START DATASET CONTENT

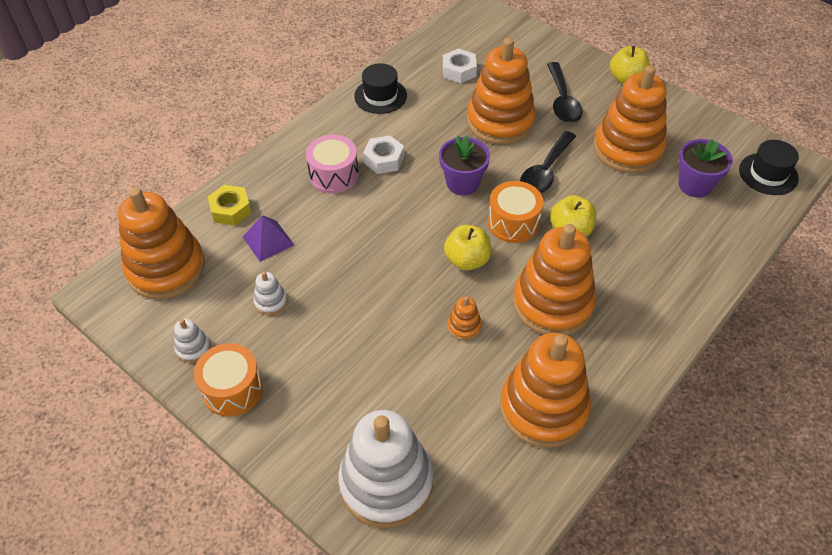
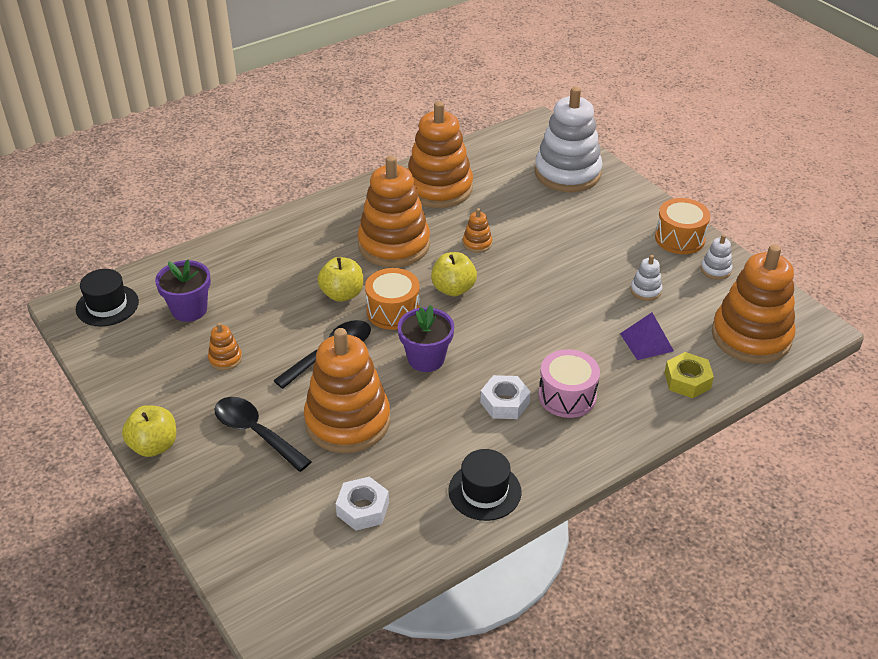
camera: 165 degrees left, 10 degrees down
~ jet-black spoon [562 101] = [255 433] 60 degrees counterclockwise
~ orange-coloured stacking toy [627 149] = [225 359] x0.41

END DATASET CONTENT

▶ **EXERCISE INSTRUCTIONS**: Read through the material above, and whenever a line contains "degrees", copy it.

▶ **EXERCISE ANSWER**:
camera: 165 degrees left, 10 degrees down
~ jet-black spoon [562 101] = [255 433] 60 degrees counterclockwise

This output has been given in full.